:: WHAT NEEDS TO BE DONE ::
Convert the records starting with the line containing "sub-48 m fragments." and going on through the line containing "road 4 (track): [(154,101),(174,62),(226,0)]" into a two-column CSV with the header instruction,output. Give one row per record, with its text under instruction and its answer under output, each in a single double-quoted field with line breaks replaced by spaces.

[BEGIN THE DATA]

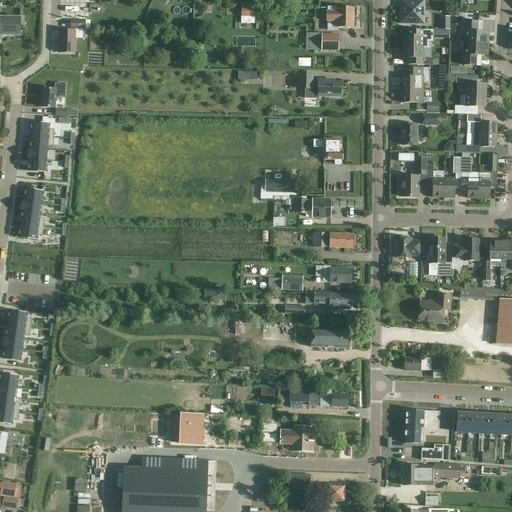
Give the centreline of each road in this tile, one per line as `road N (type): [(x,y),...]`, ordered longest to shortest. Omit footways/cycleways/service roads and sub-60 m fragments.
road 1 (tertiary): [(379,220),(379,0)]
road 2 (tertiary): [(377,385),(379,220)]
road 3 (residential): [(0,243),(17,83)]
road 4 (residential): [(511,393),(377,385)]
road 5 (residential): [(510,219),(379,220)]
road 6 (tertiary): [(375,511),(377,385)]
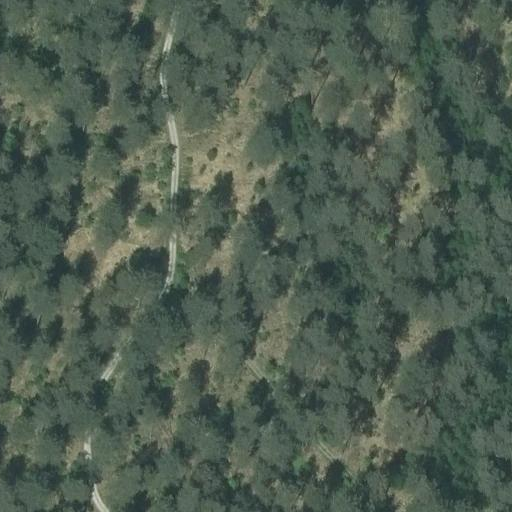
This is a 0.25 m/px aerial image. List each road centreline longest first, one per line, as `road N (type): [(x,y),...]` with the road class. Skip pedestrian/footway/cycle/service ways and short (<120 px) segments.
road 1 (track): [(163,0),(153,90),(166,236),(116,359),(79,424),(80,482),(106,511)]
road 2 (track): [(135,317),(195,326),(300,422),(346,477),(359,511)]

[END THE DATA]
[BEGIN THE DATA]

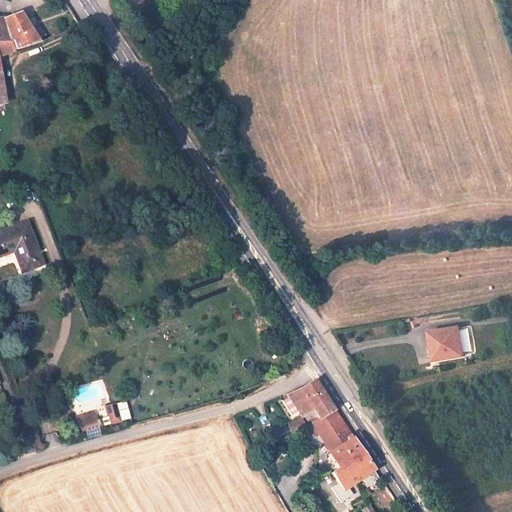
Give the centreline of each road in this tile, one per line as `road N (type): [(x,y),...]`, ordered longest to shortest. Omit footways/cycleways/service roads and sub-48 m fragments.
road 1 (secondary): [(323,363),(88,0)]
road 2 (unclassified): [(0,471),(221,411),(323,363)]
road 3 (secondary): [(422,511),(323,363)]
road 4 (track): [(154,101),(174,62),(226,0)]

[END THE DATA]

:: ANSWER TO THE TASK ::
instruction,output
"Give the centreline of each road in this tile, one per line as `road N (type): [(x,y),...]`, ordered longest to shortest. Omit footways/cycleways/service roads and sub-48 m fragments.","road 1 (secondary): [(323,363),(88,0)] road 2 (unclassified): [(0,471),(221,411),(323,363)] road 3 (secondary): [(422,511),(323,363)] road 4 (track): [(154,101),(174,62),(226,0)]"